(WHAT YOU ARE ASKED TO DO) Copy the listing that follows exactly. Its pictures do not belong in the copy.

(MATERIAL PROVIDED)
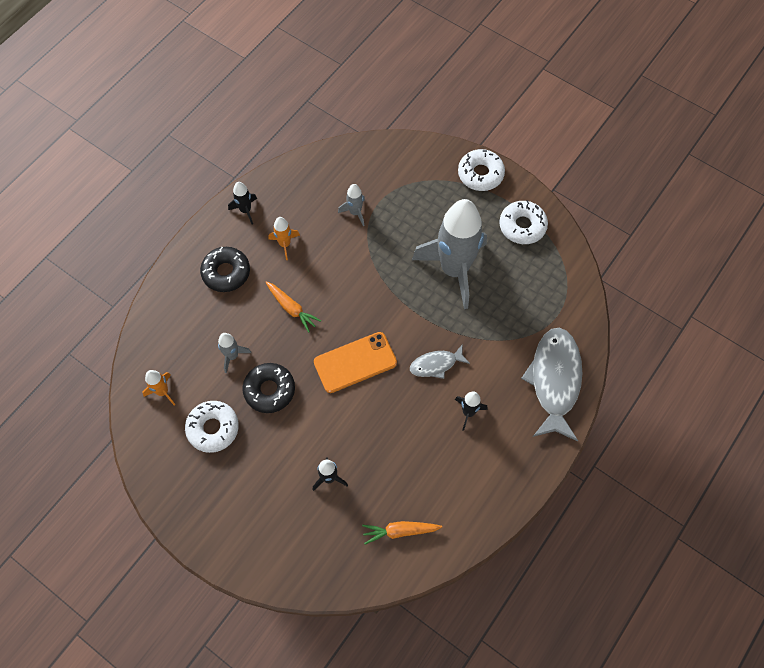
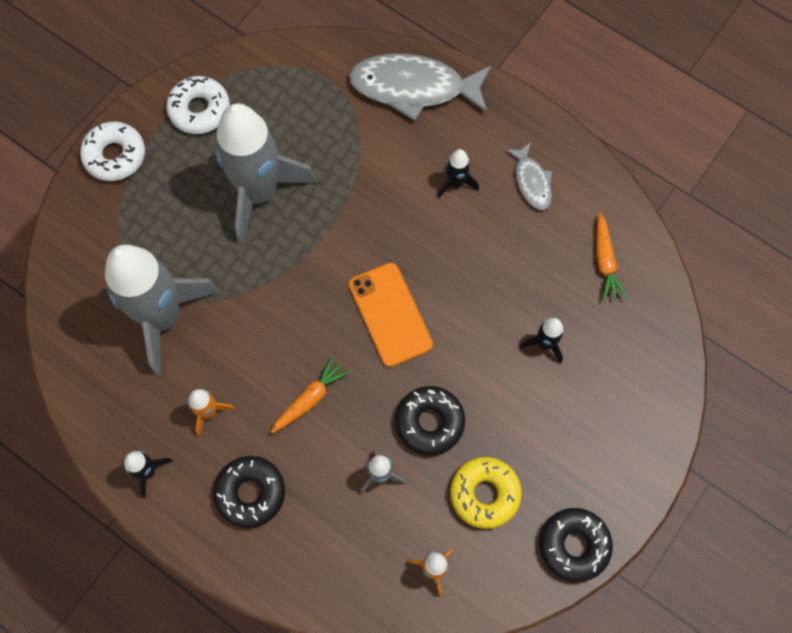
camera: 90 degrees left, 5 degrees up
(169, 492) = (574, 545): none -> black donut
(213, 428) = (485, 494): white donut -> yellow donut
(355, 212) = (163, 317): grey rocket -> grey rocket, size x2.44
(436, 364) = (393, 217): grey fish -> grey fish (531, 181)

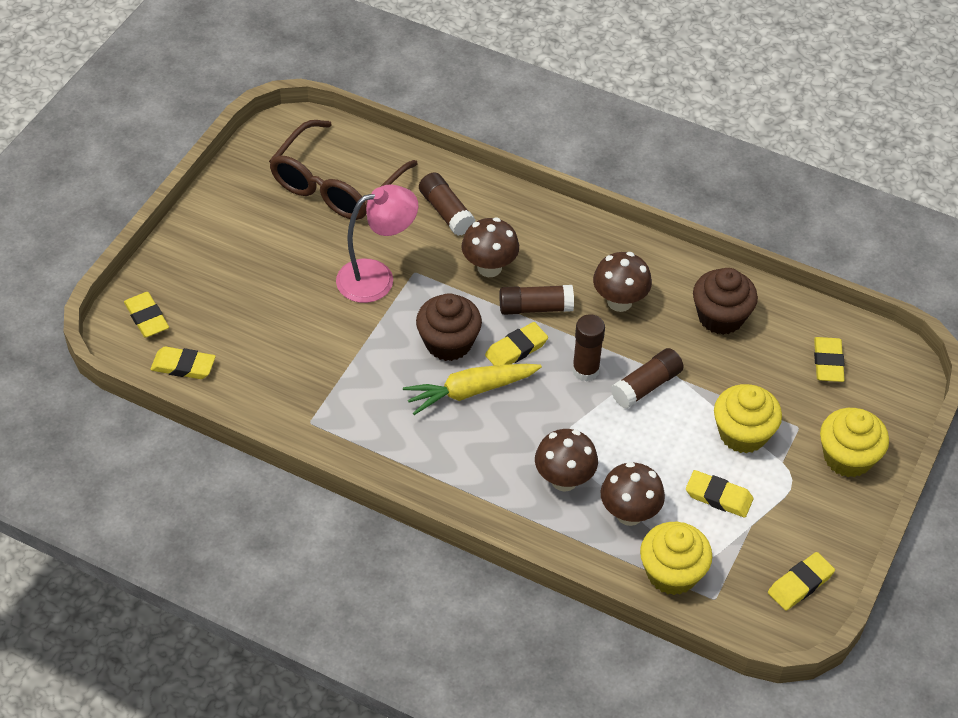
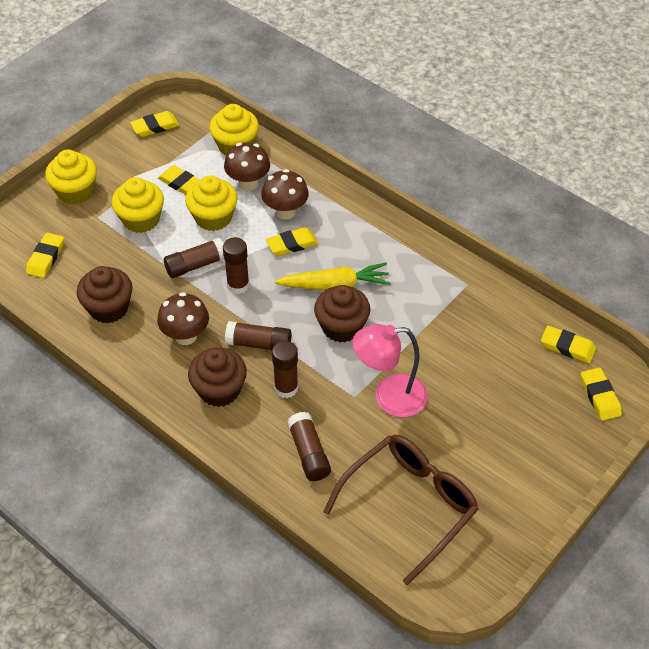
camera: 165 degrees left, 0 degrees up
(489, 267) = (286, 388): brown mushroom -> brown glue stick
(516, 349) = (287, 311): yellow eraser -> yellow eraser (292, 244)
(559, 254) = (219, 390): none -> brown cupcake
(653, 454) = (213, 217): none -> yellow cupcake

(RESPONSE AREA)
camera: 90 degrees left, 5 degrees up
(169, 492) = (574, 545): none -> black donut
(213, 428) = (485, 494): white donut -> yellow donut
(355, 212) = (163, 317): grey rocket -> grey rocket, size x2.44
(436, 364) = (393, 217): grey fish -> grey fish (531, 181)

camera: 165 degrees left, 0 degrees up
(489, 267) = (286, 388): brown mushroom -> brown glue stick
(516, 349) = (287, 311): yellow eraser -> yellow eraser (292, 244)
(559, 254) = (219, 390): none -> brown cupcake
(653, 454) = (213, 217): none -> yellow cupcake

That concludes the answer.